_GOAL OF THE EXERCISE_.
Output all the entries word for word. Omit the pictures.

*** Opening of SUPPLIED MATERIAL ***

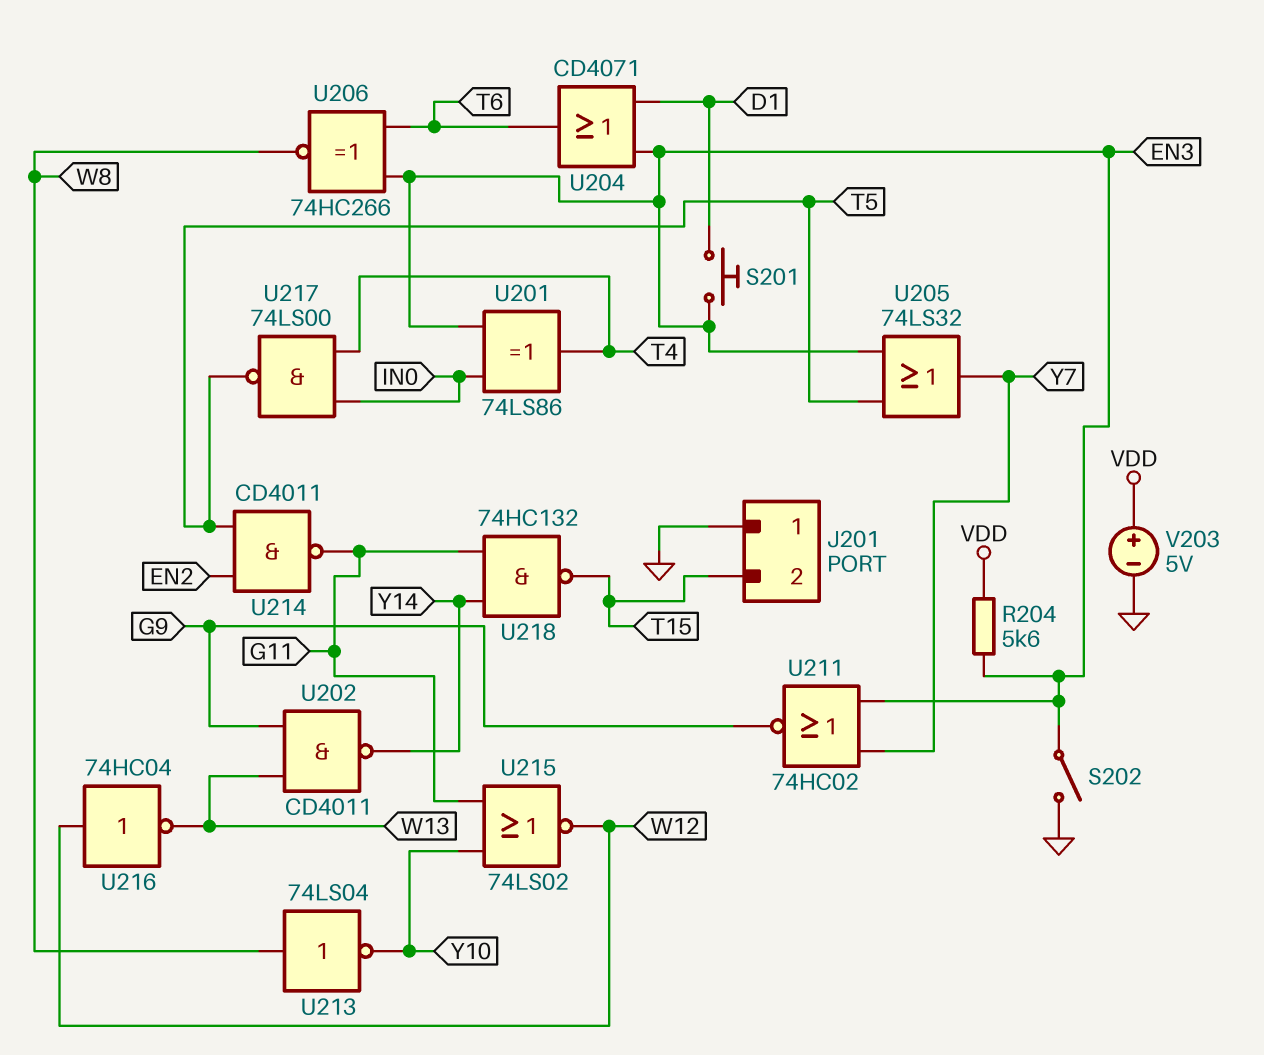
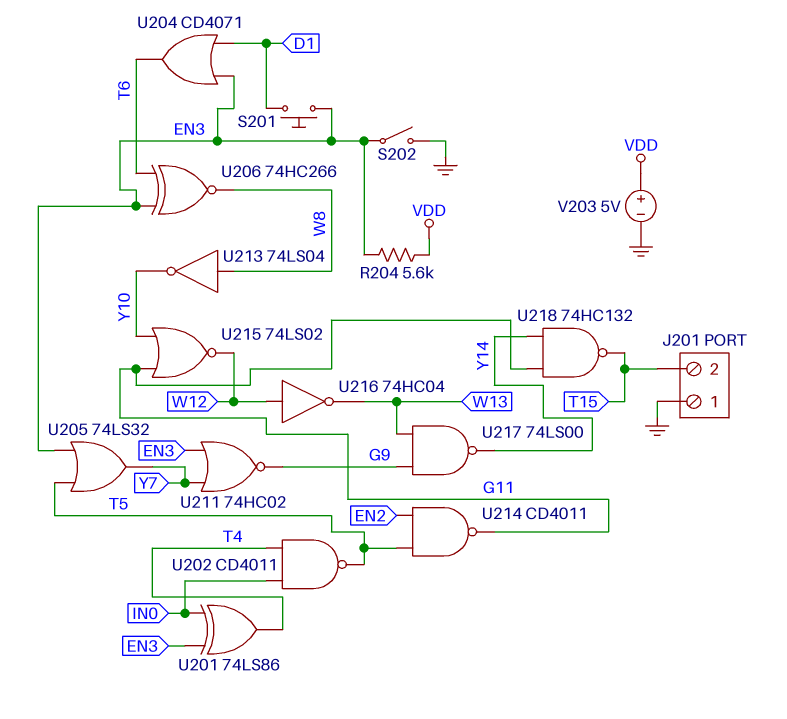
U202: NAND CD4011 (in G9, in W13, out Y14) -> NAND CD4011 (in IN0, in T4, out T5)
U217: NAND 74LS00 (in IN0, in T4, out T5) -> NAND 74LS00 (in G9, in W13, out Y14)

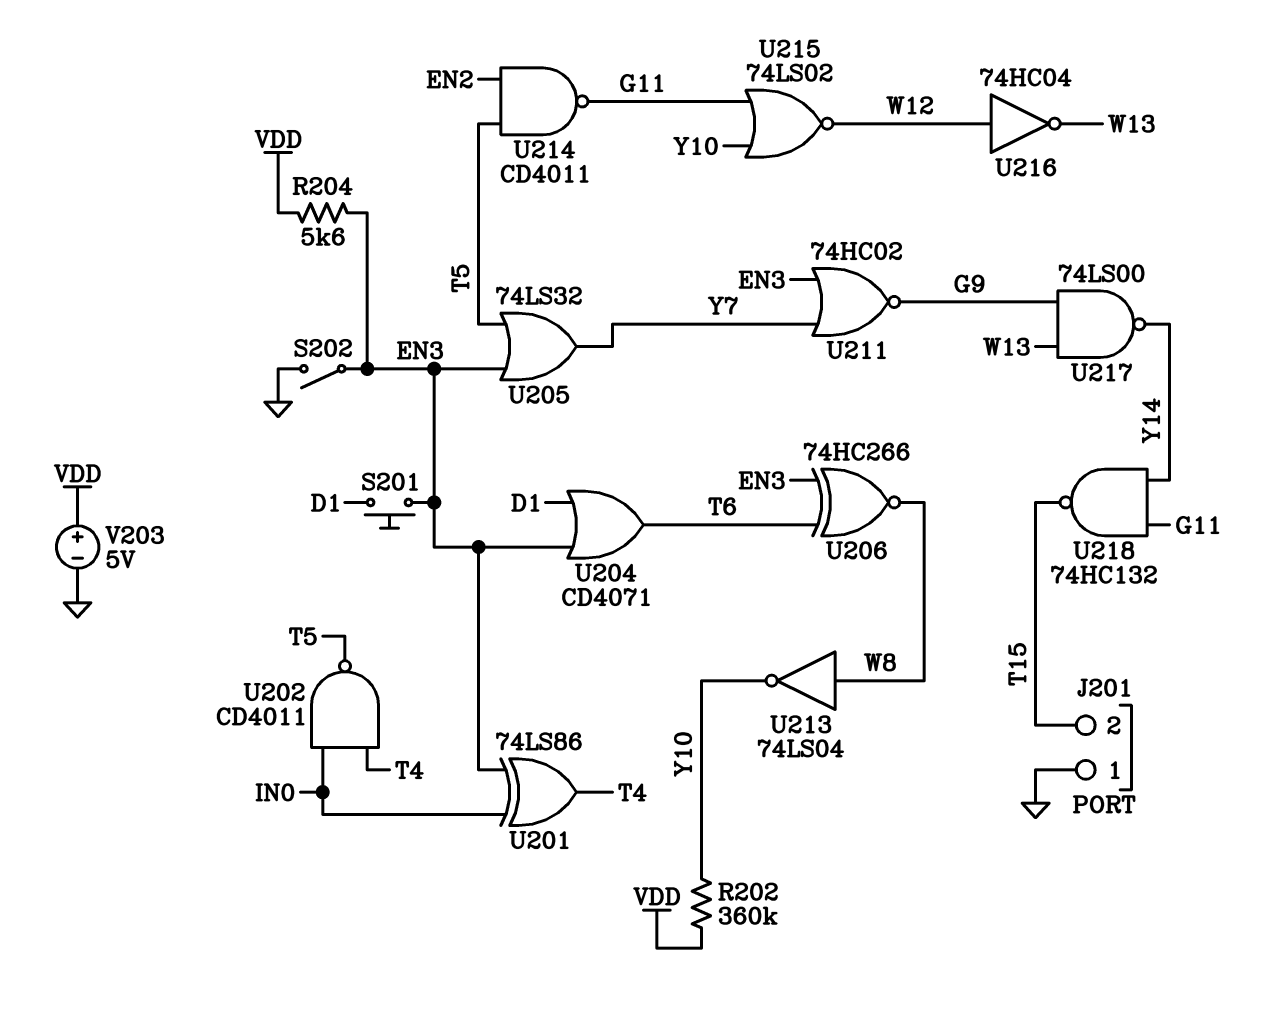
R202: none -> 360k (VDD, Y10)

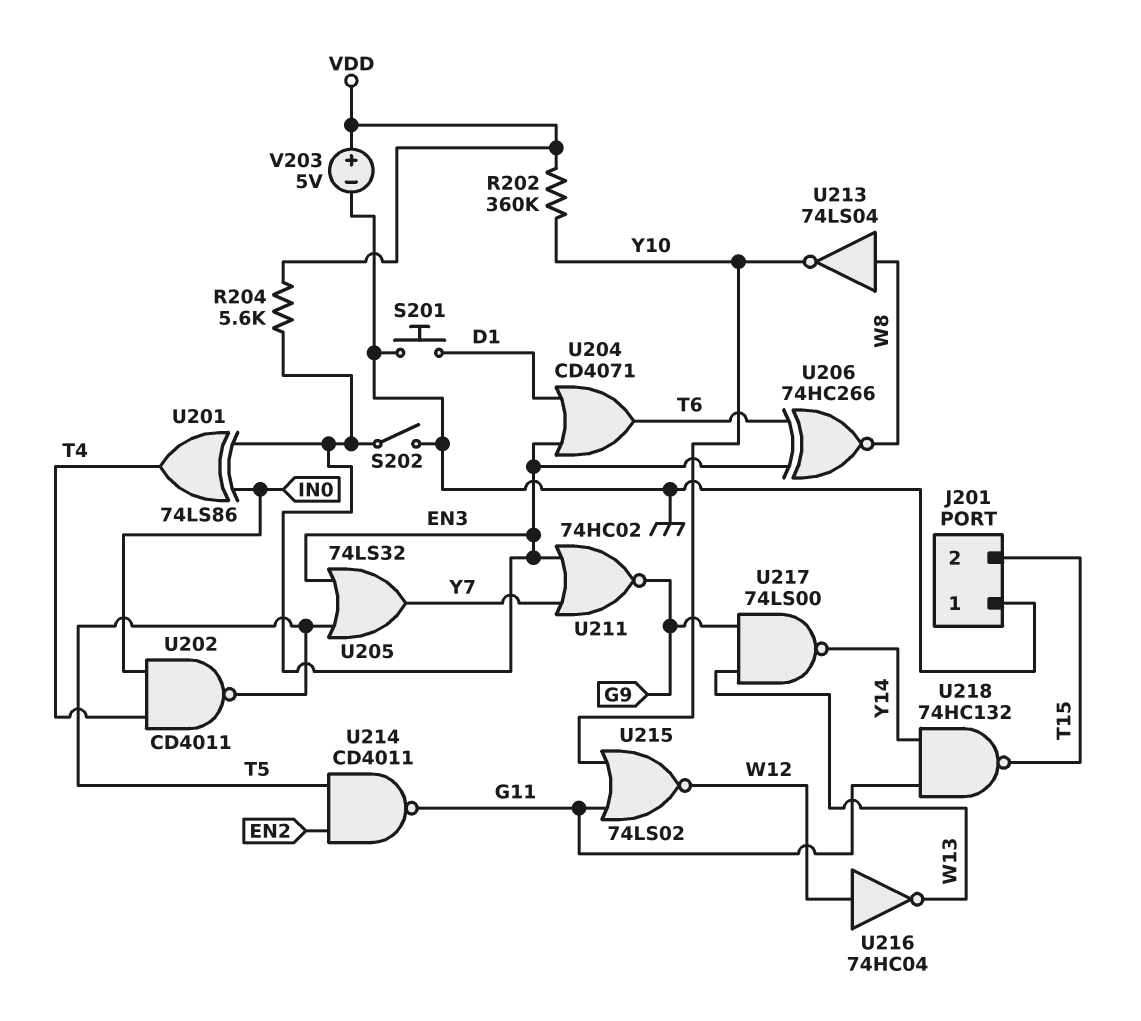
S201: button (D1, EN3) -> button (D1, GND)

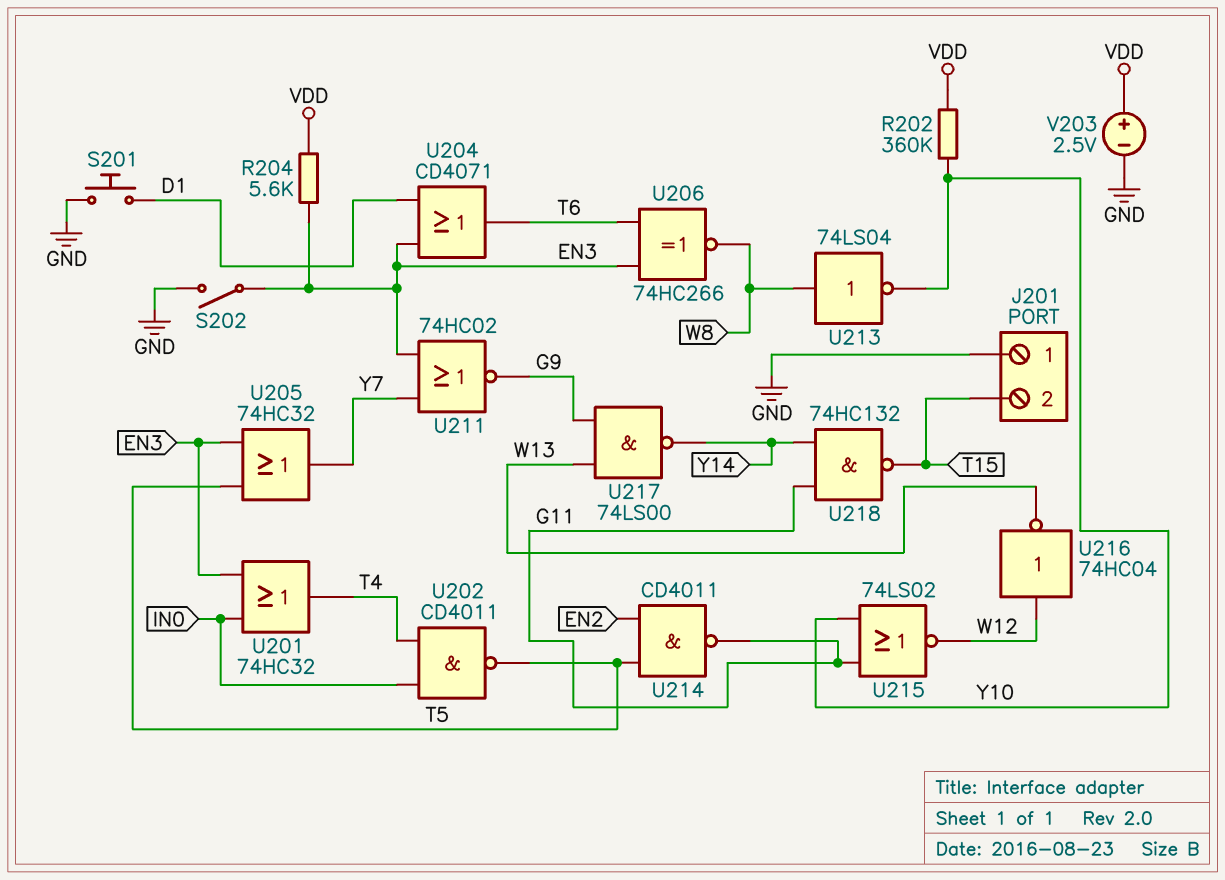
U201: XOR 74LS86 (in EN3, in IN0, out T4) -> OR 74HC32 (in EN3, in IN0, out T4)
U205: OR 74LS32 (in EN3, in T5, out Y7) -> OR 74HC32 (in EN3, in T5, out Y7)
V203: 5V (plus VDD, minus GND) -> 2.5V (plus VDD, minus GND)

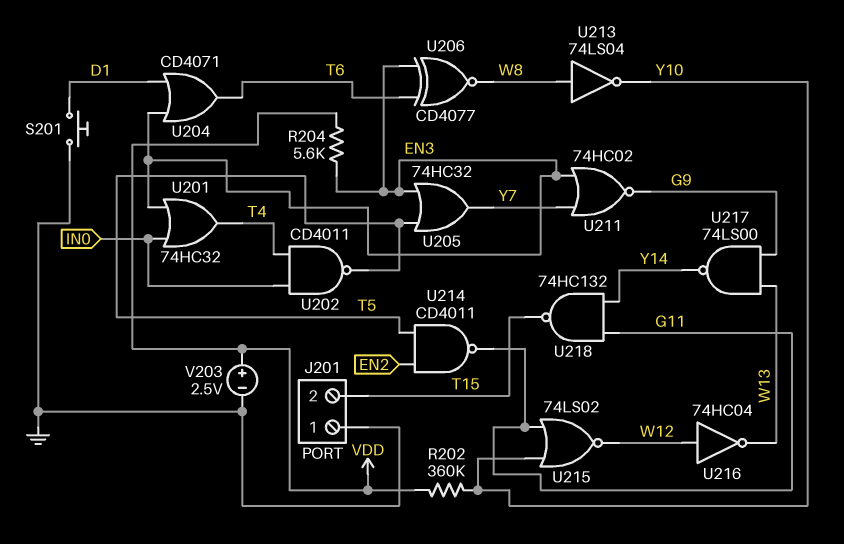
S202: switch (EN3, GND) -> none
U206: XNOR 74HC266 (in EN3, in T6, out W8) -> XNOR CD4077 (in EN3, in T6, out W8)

*** Close of SUPPLIED MATERIAL ***

_WRITTEN RESPONSE_.
U202: NAND CD4011 (in G9, in W13, out Y14) -> NAND CD4011 (in IN0, in T4, out T5)
U217: NAND 74LS00 (in IN0, in T4, out T5) -> NAND 74LS00 (in G9, in W13, out Y14)

R202: none -> 360k (VDD, Y10)

S201: button (D1, EN3) -> button (D1, GND)

U201: XOR 74LS86 (in EN3, in IN0, out T4) -> OR 74HC32 (in EN3, in IN0, out T4)
U205: OR 74LS32 (in EN3, in T5, out Y7) -> OR 74HC32 (in EN3, in T5, out Y7)
V203: 5V (plus VDD, minus GND) -> 2.5V (plus VDD, minus GND)

S202: switch (EN3, GND) -> none
U206: XNOR 74HC266 (in EN3, in T6, out W8) -> XNOR CD4077 (in EN3, in T6, out W8)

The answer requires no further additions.